* Directions
Please repeat the listing below exactly, but do not include its pictures.

*** Opening Data supplied ***

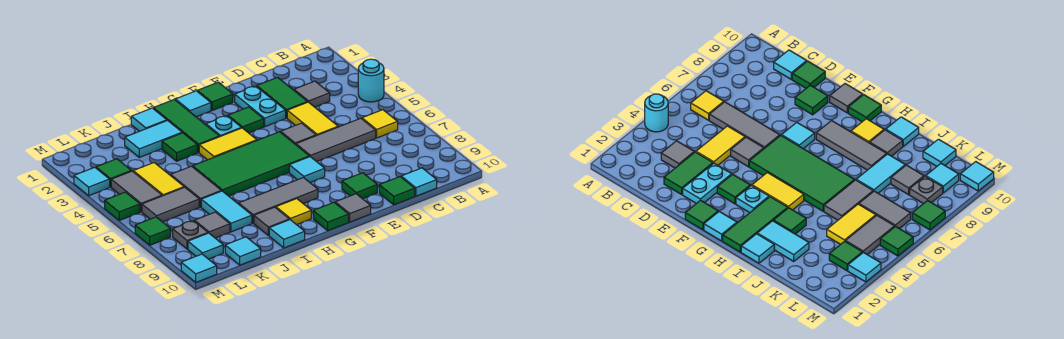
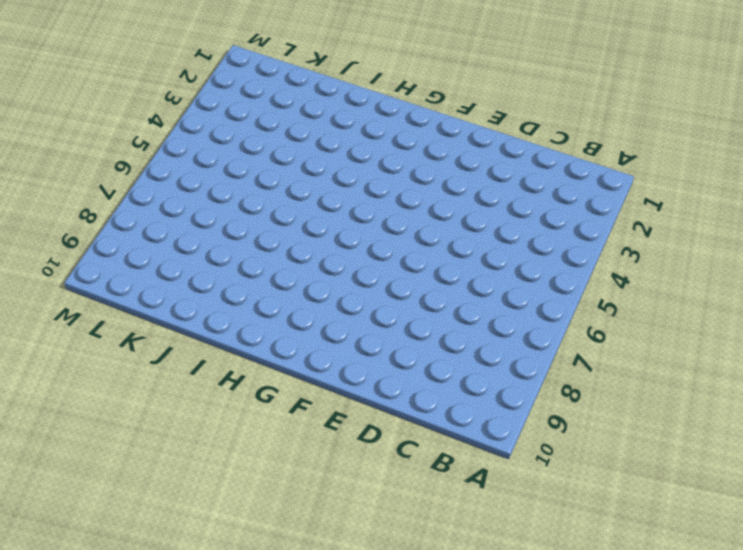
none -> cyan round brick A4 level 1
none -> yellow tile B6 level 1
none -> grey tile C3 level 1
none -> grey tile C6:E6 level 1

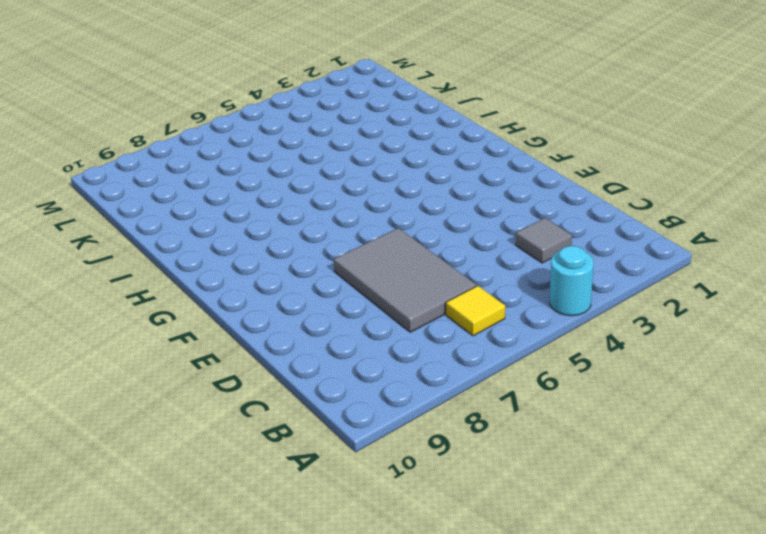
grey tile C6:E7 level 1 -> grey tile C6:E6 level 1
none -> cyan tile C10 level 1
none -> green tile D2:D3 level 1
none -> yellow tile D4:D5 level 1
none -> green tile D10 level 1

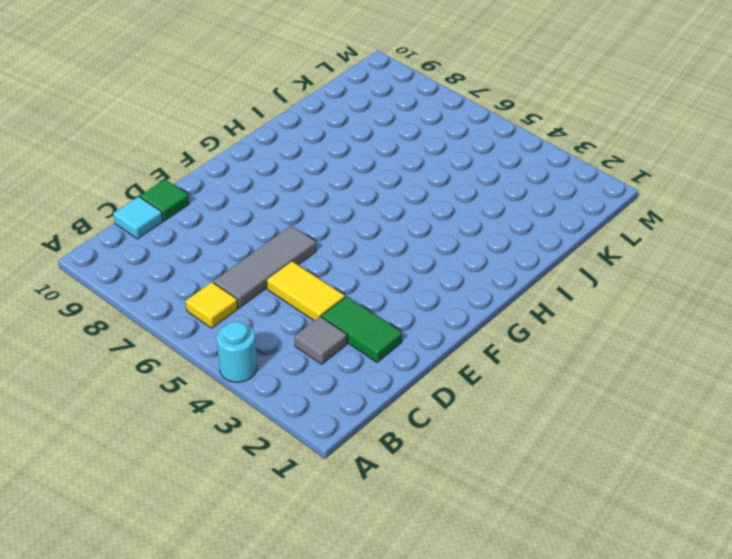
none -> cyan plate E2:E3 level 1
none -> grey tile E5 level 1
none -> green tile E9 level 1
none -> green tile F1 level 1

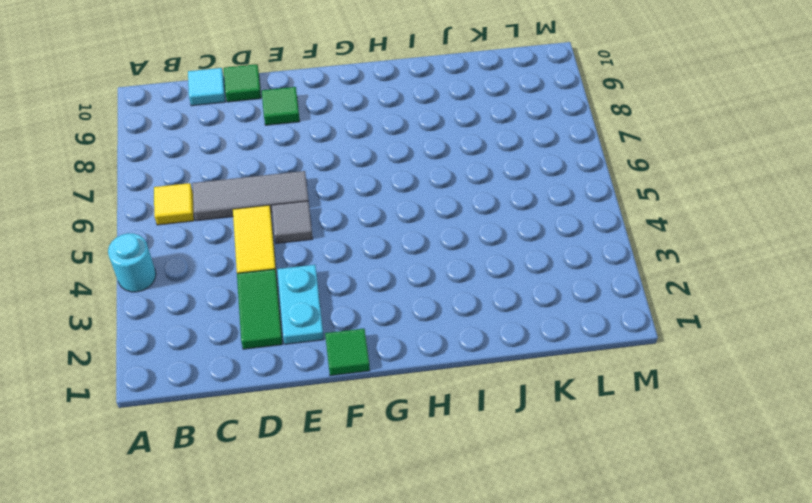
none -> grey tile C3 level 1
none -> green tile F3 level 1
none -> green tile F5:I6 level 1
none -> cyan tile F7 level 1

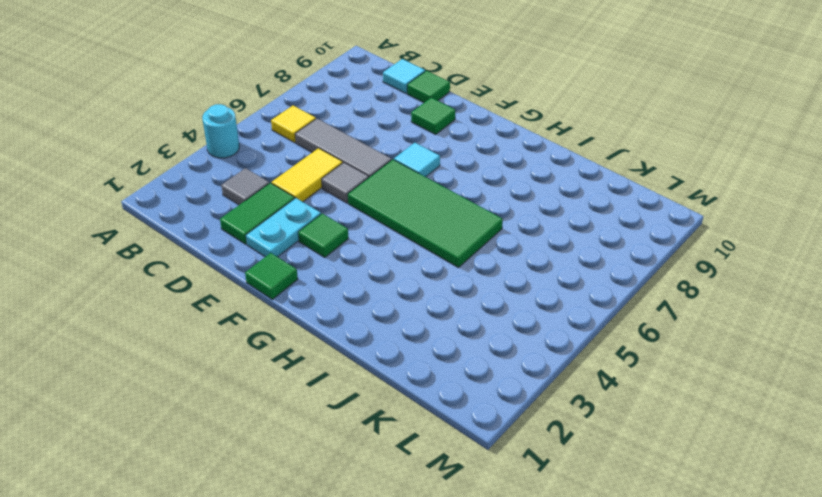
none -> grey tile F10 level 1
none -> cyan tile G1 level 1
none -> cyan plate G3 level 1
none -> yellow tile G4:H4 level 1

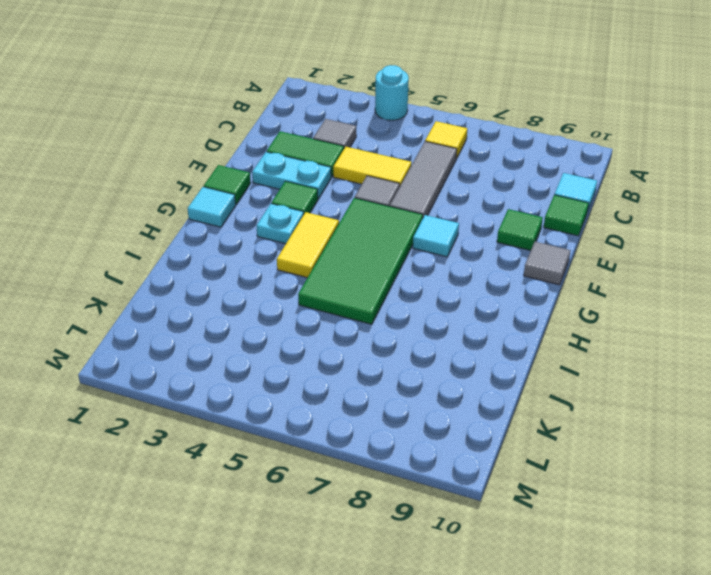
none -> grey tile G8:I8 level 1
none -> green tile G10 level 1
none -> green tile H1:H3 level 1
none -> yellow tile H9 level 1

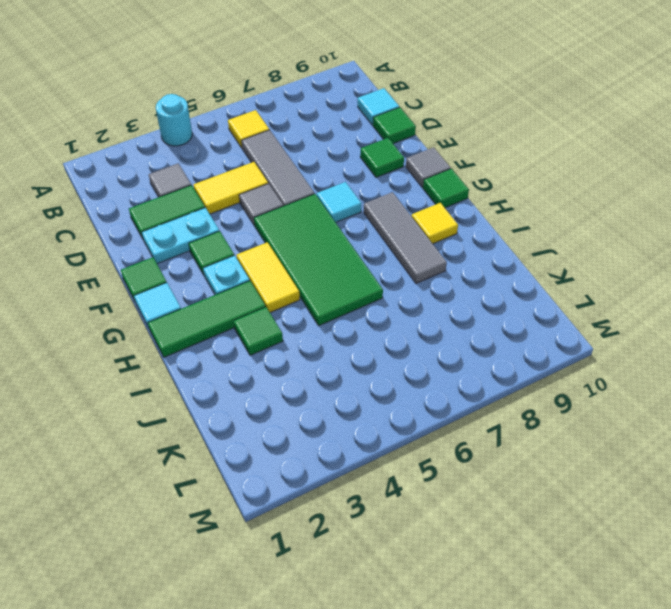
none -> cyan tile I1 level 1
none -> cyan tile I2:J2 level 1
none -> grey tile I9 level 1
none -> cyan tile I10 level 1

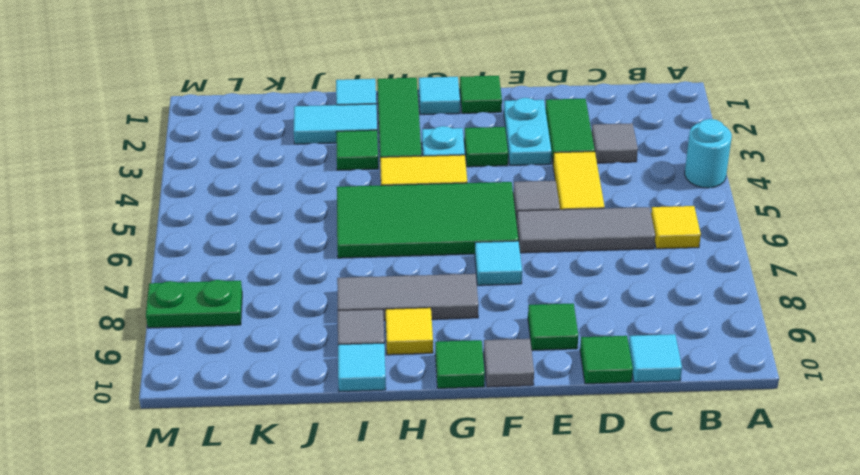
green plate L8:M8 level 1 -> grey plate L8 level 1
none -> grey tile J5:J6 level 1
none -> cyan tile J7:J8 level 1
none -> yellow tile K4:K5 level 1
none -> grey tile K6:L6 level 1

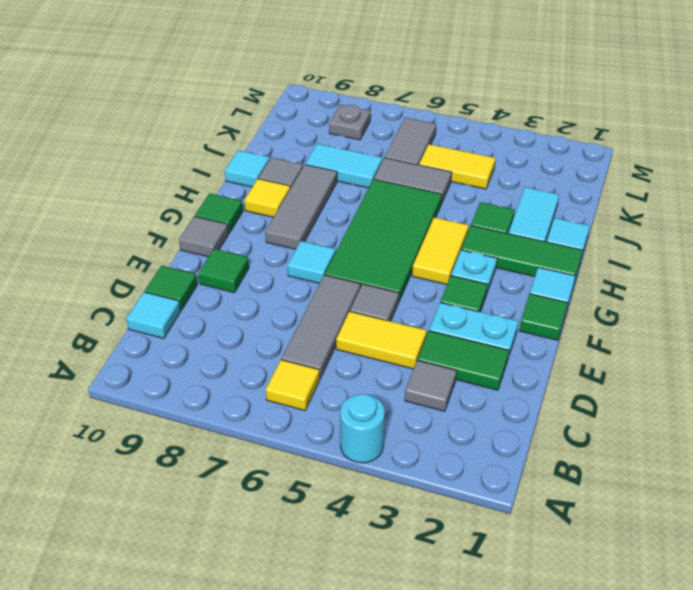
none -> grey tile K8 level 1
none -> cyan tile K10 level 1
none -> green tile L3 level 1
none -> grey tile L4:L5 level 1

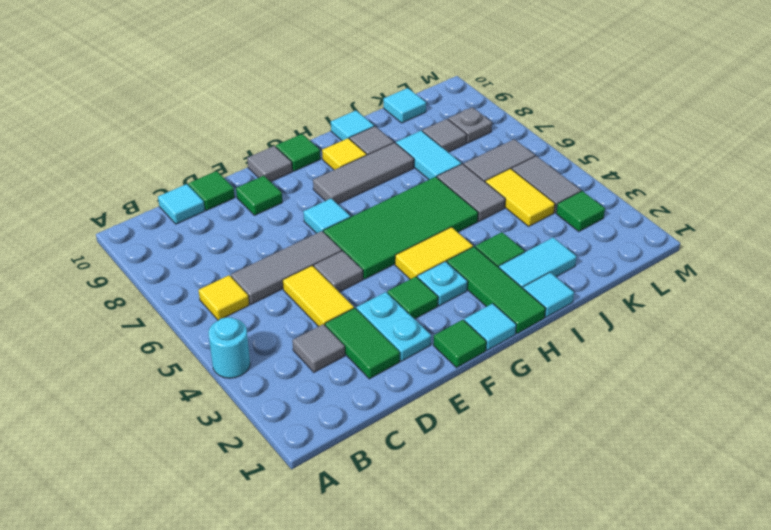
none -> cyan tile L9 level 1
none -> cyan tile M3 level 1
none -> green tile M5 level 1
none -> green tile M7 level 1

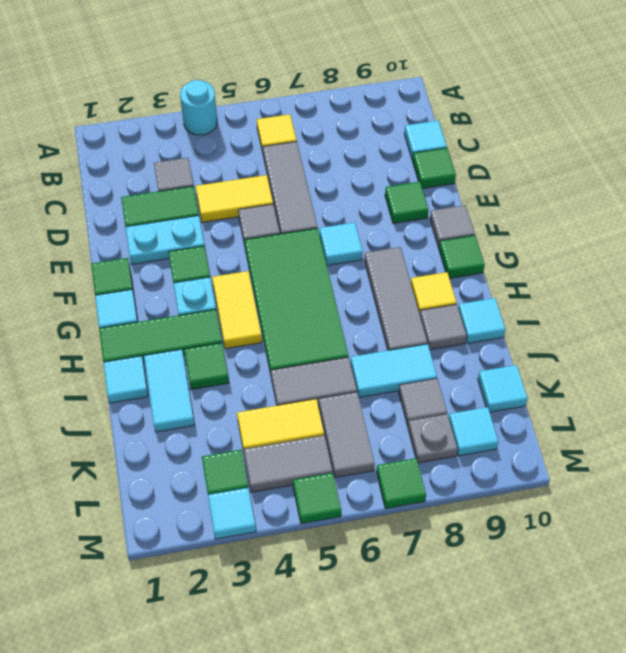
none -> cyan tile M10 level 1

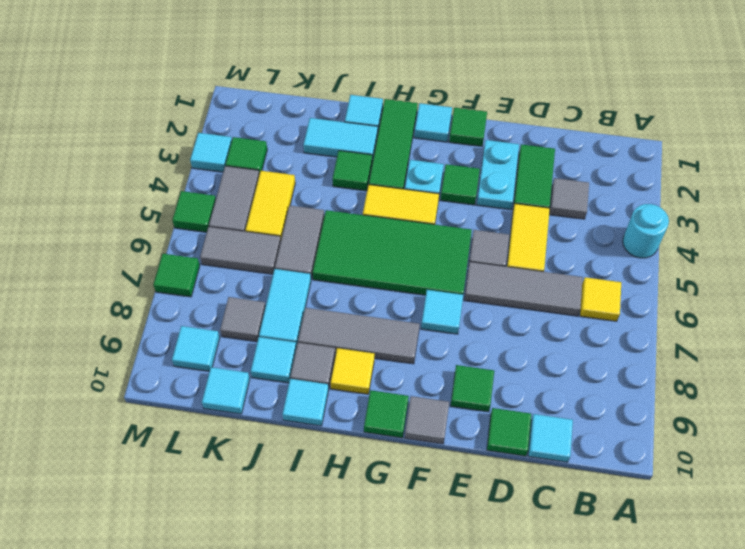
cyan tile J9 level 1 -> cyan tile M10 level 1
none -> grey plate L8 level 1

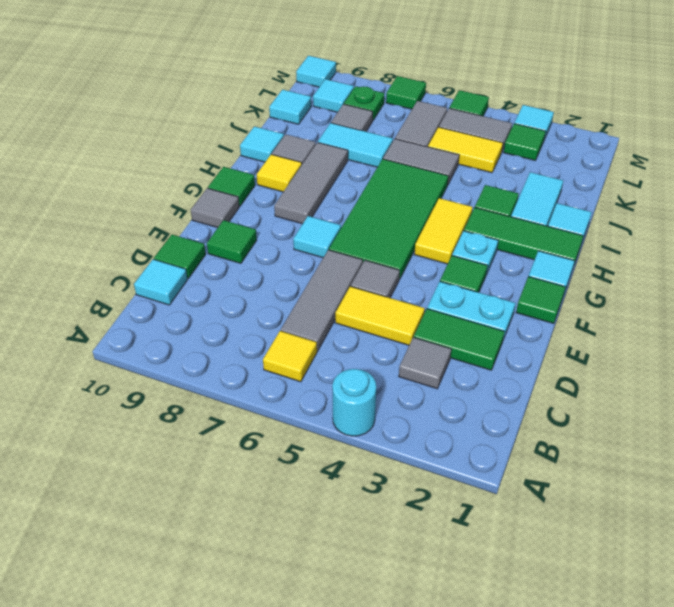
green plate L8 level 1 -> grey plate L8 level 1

*** Closing Data supplied ***

* Task solution
none -> cyan round brick A4 level 1
none -> yellow tile B6 level 1
none -> grey tile C3 level 1
none -> grey tile C6:E6 level 1

grey tile C6:E7 level 1 -> grey tile C6:E6 level 1
none -> cyan tile C10 level 1
none -> green tile D2:D3 level 1
none -> yellow tile D4:D5 level 1
none -> green tile D10 level 1

none -> cyan plate E2:E3 level 1
none -> grey tile E5 level 1
none -> green tile E9 level 1
none -> green tile F1 level 1

none -> grey tile C3 level 1
none -> green tile F3 level 1
none -> green tile F5:I6 level 1
none -> cyan tile F7 level 1

none -> grey tile F10 level 1
none -> cyan tile G1 level 1
none -> cyan plate G3 level 1
none -> yellow tile G4:H4 level 1

none -> grey tile G8:I8 level 1
none -> green tile G10 level 1
none -> green tile H1:H3 level 1
none -> yellow tile H9 level 1

none -> cyan tile I1 level 1
none -> cyan tile I2:J2 level 1
none -> grey tile I9 level 1
none -> cyan tile I10 level 1

green plate L8:M8 level 1 -> grey plate L8 level 1
none -> grey tile J5:J6 level 1
none -> cyan tile J7:J8 level 1
none -> yellow tile K4:K5 level 1
none -> grey tile K6:L6 level 1

none -> grey tile K8 level 1
none -> cyan tile K10 level 1
none -> green tile L3 level 1
none -> grey tile L4:L5 level 1

none -> cyan tile L9 level 1
none -> cyan tile M3 level 1
none -> green tile M5 level 1
none -> green tile M7 level 1

none -> cyan tile M10 level 1

cyan tile J9 level 1 -> cyan tile M10 level 1
none -> grey plate L8 level 1

green plate L8 level 1 -> grey plate L8 level 1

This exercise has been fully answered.